WHAT IS REQUIRED:
The copy must run from the first line of the entries below through the line containing "turquoise traffic cone: 8 -> 11", restated word for word, with pictures left out.

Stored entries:
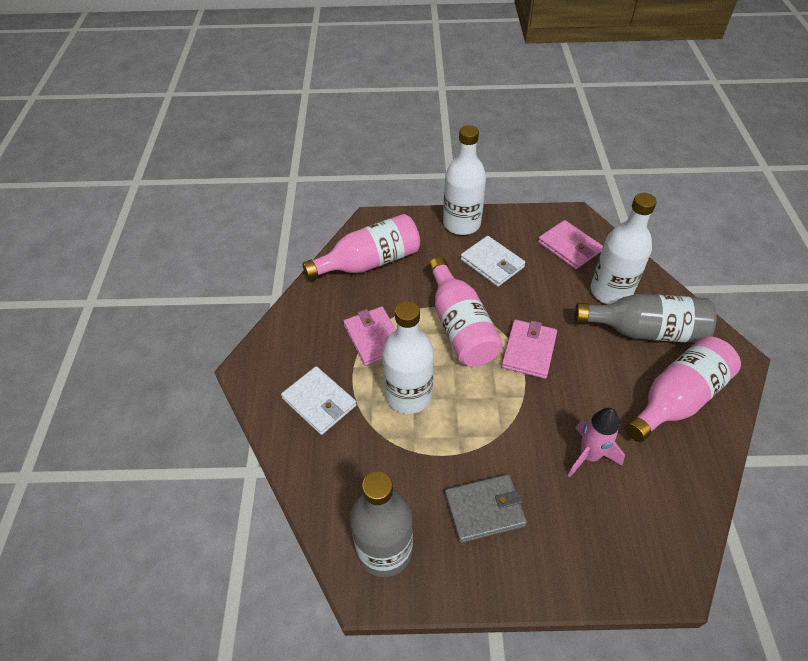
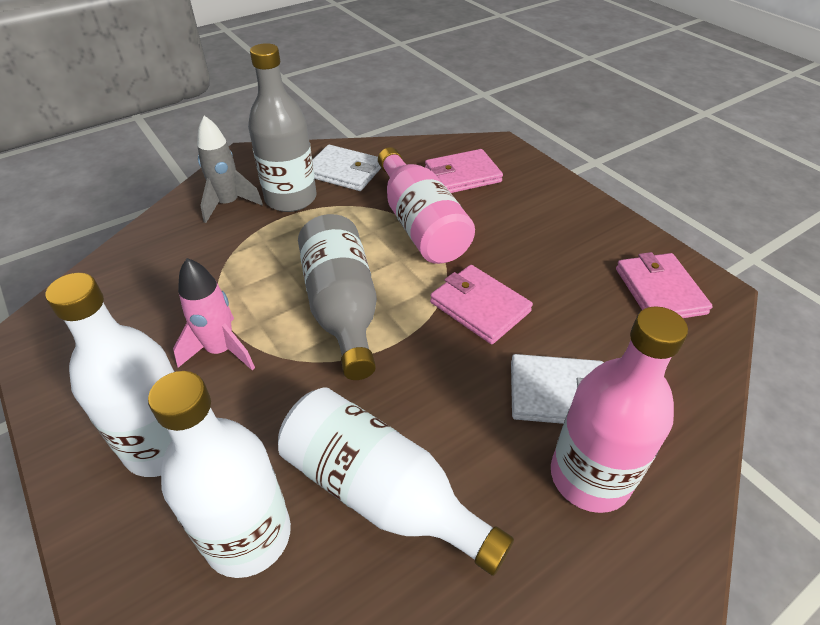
grey rocket: 0 -> 1
grey wallet: 1 -> 0
pink bottle: 3 -> 2

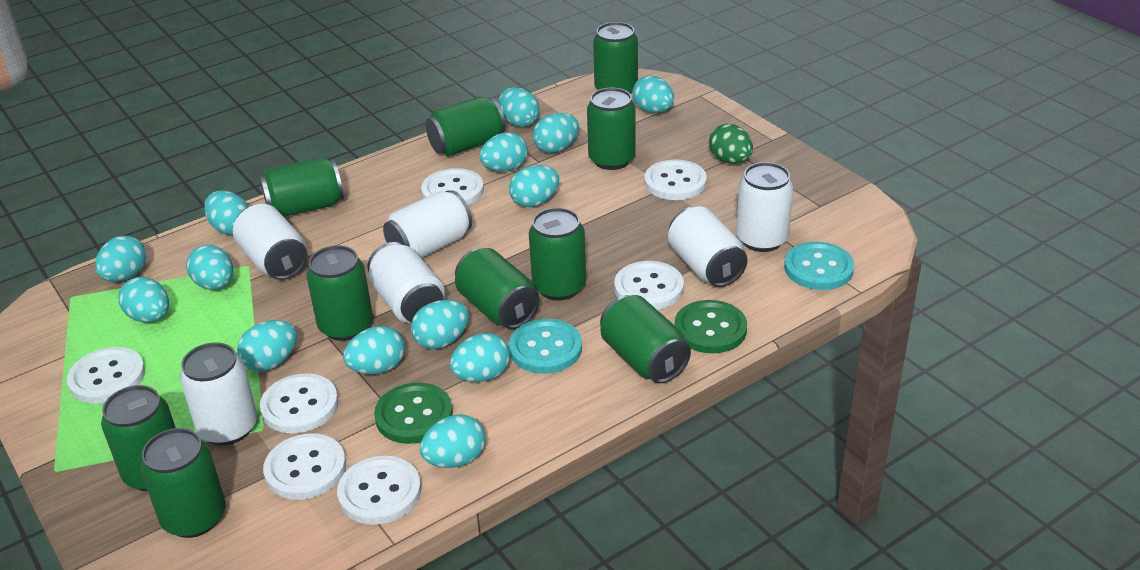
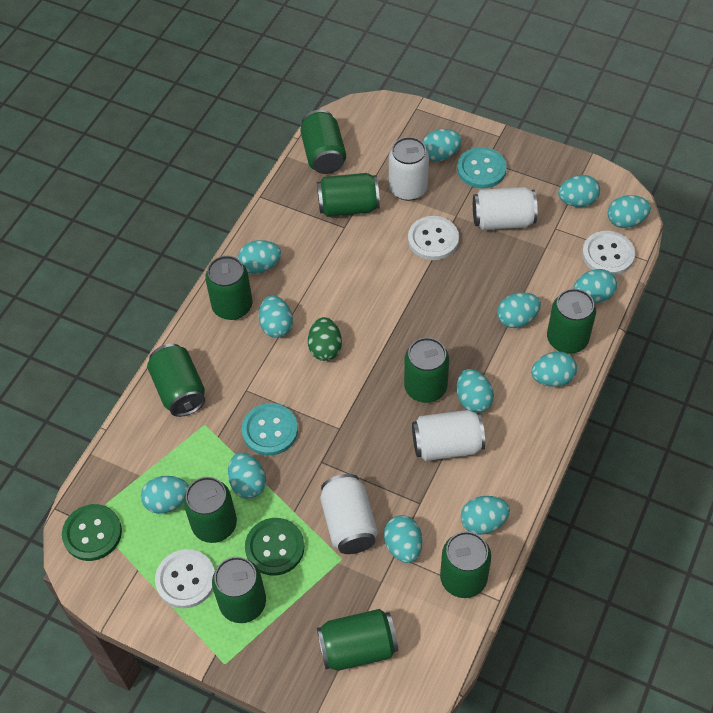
turquoise egg: 14 -> 13
white button: 7 -> 3
white can: 6 -> 4

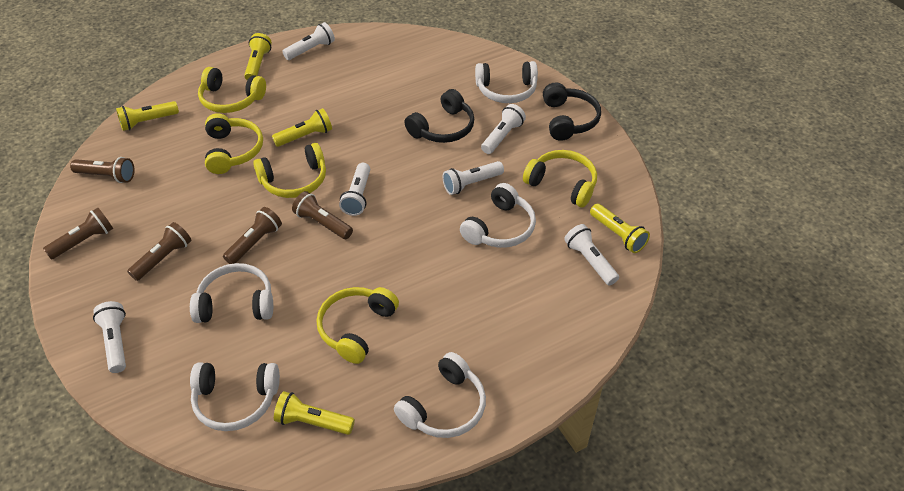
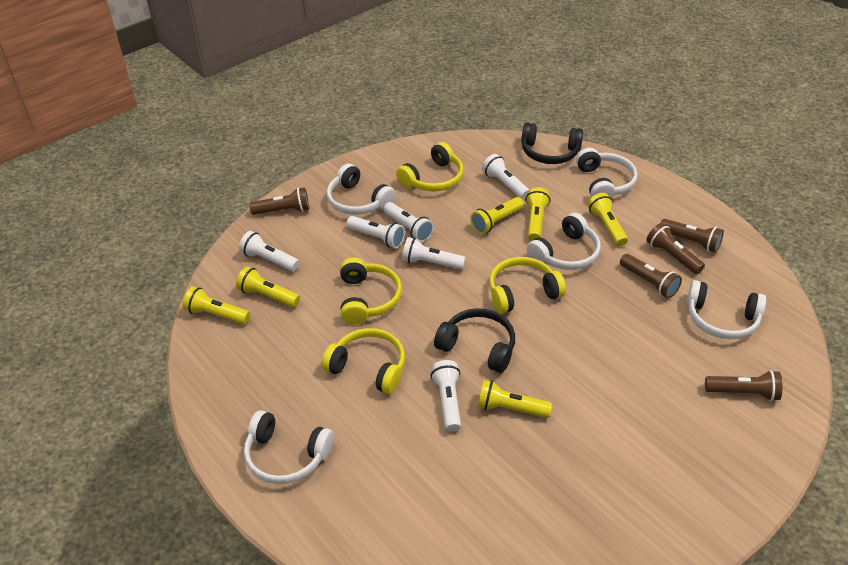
yellow flashlight: 5 -> 6
yellow headphones: 5 -> 4

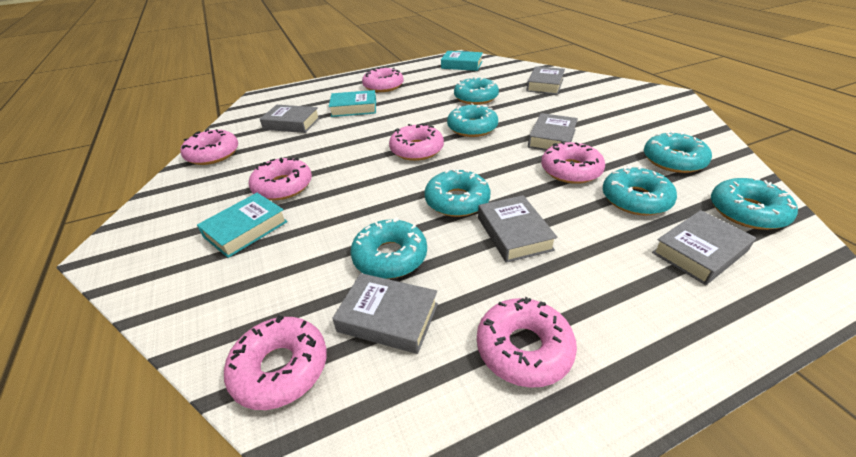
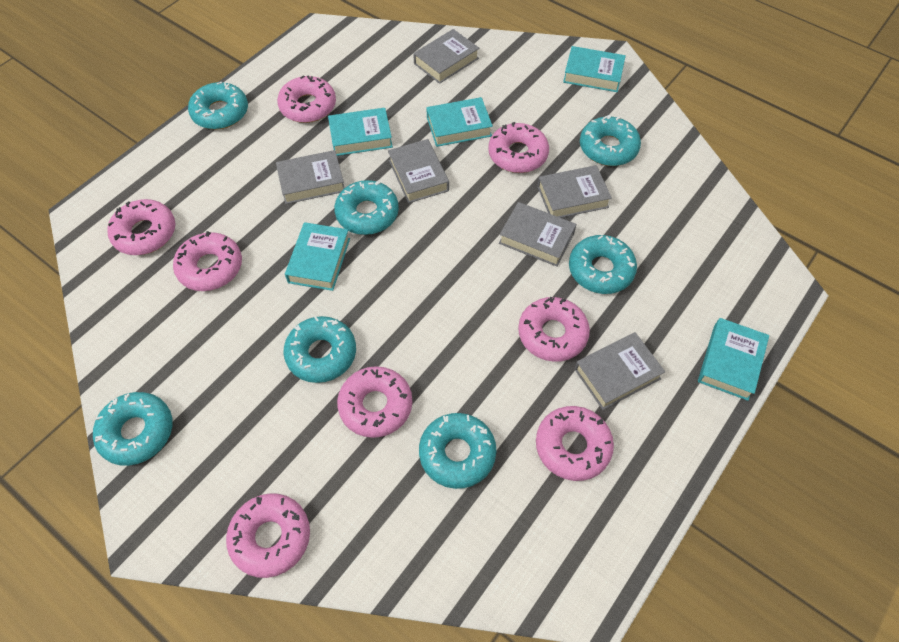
pink donut: 7 -> 8
turquoise book: 3 -> 5

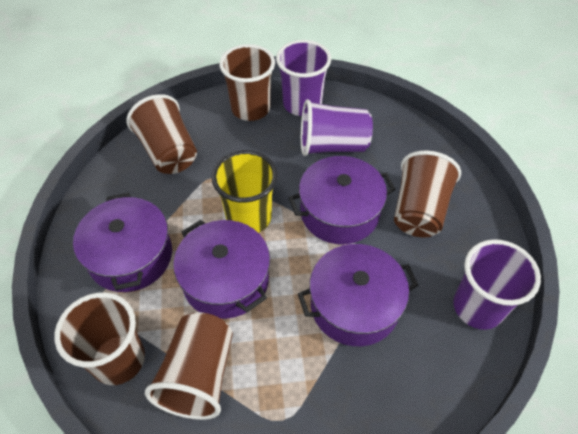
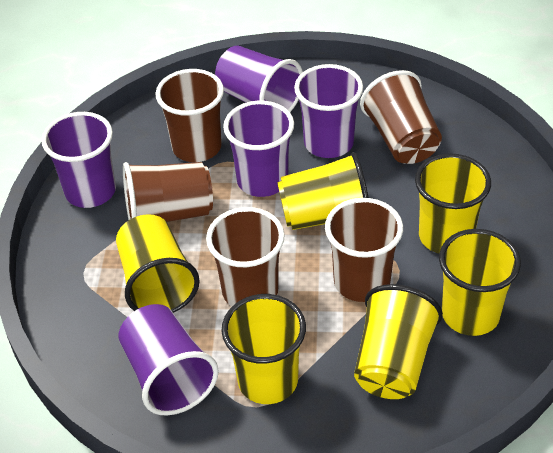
purple cup: 3 -> 5
purple pot: 4 -> 0
yellow cup: 1 -> 6

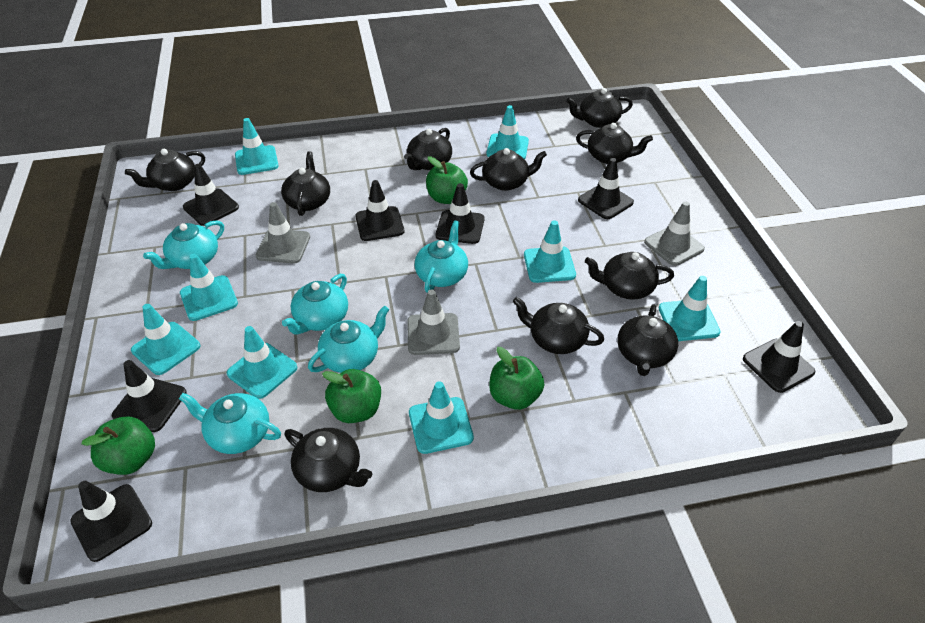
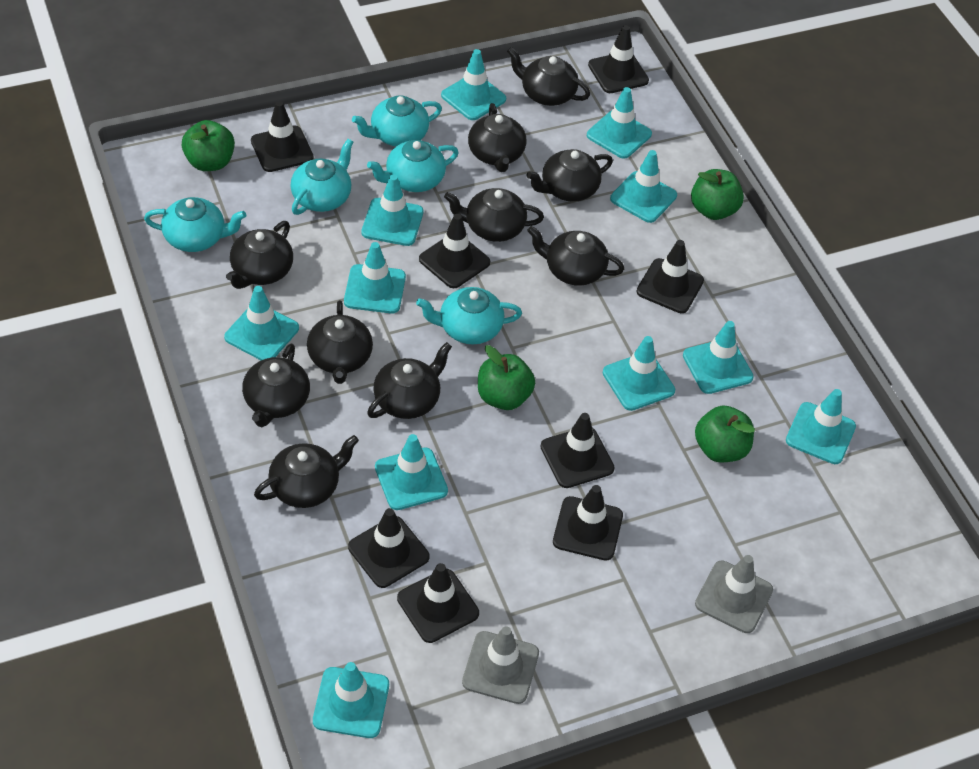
black traffic cone: 7 -> 8
grey traffic cone: 3 -> 2
turquoise traffic cone: 8 -> 11

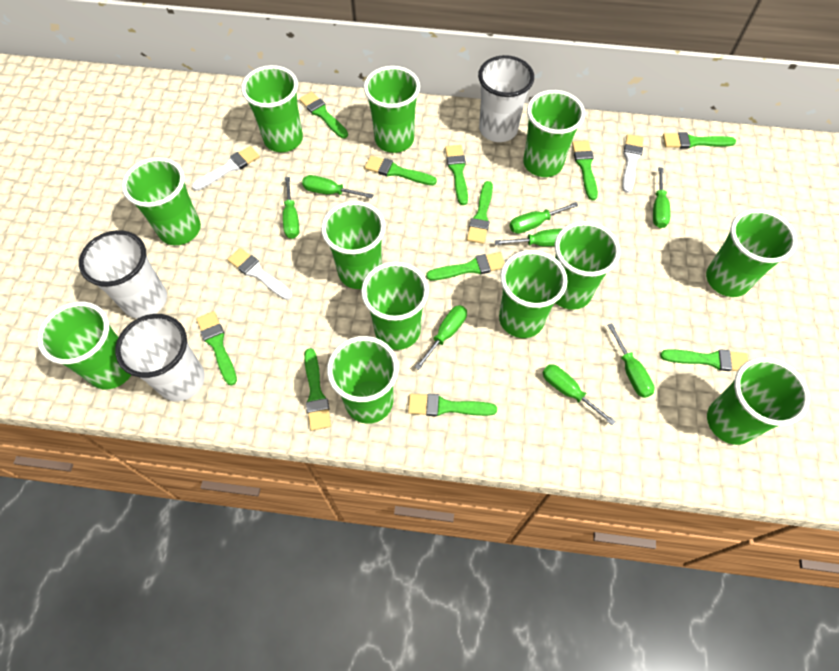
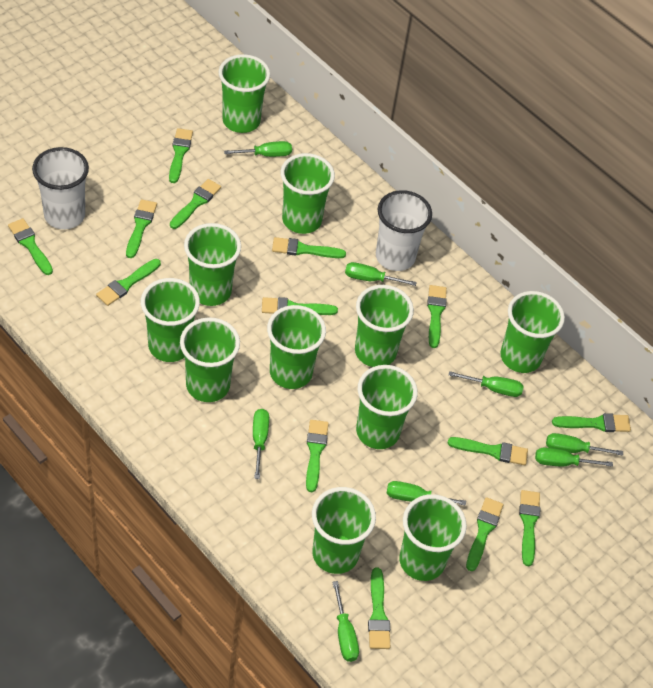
green brush: 11 -> 14
green cup: 12 -> 11
white brush: 3 -> 0
white cup: 3 -> 2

ANSWER SPACE:
grey rocket: 0 -> 1
grey wallet: 1 -> 0
pink bottle: 3 -> 2

turquoise egg: 14 -> 13
white button: 7 -> 3
white can: 6 -> 4

yellow flashlight: 5 -> 6
yellow headphones: 5 -> 4

pink donut: 7 -> 8
turquoise book: 3 -> 5

purple cup: 3 -> 5
purple pot: 4 -> 0
yellow cup: 1 -> 6

black traffic cone: 7 -> 8
grey traffic cone: 3 -> 2
turquoise traffic cone: 8 -> 11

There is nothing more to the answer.